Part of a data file
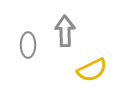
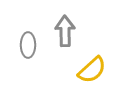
yellow semicircle: rotated 16 degrees counterclockwise
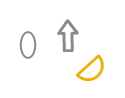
gray arrow: moved 3 px right, 5 px down
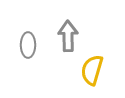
yellow semicircle: rotated 148 degrees clockwise
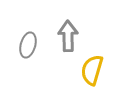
gray ellipse: rotated 15 degrees clockwise
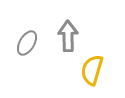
gray ellipse: moved 1 px left, 2 px up; rotated 15 degrees clockwise
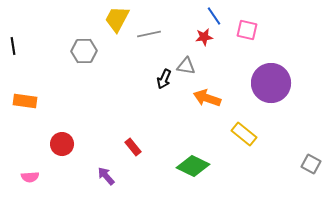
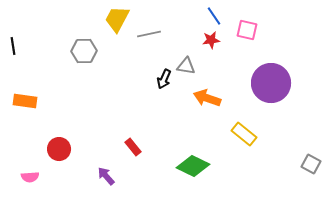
red star: moved 7 px right, 3 px down
red circle: moved 3 px left, 5 px down
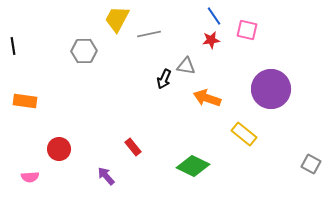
purple circle: moved 6 px down
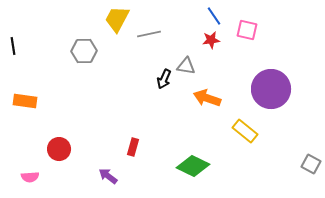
yellow rectangle: moved 1 px right, 3 px up
red rectangle: rotated 54 degrees clockwise
purple arrow: moved 2 px right; rotated 12 degrees counterclockwise
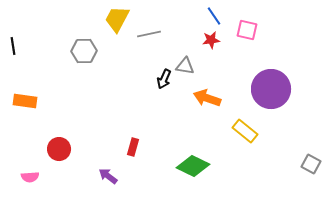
gray triangle: moved 1 px left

Aim of the task: Quote every line of the rows above word for word, leaving out the pictures.

The answer:
yellow semicircle: rotated 16 degrees counterclockwise
gray arrow: moved 3 px right, 5 px down
yellow semicircle: rotated 148 degrees clockwise
gray ellipse: rotated 15 degrees clockwise
gray ellipse: moved 1 px left, 2 px up; rotated 15 degrees clockwise
red star: moved 7 px right, 3 px down
red circle: moved 3 px left, 5 px down
purple circle: moved 6 px down
yellow rectangle: moved 1 px right, 3 px up
red rectangle: rotated 54 degrees clockwise
purple arrow: moved 2 px right; rotated 12 degrees counterclockwise
gray triangle: moved 1 px left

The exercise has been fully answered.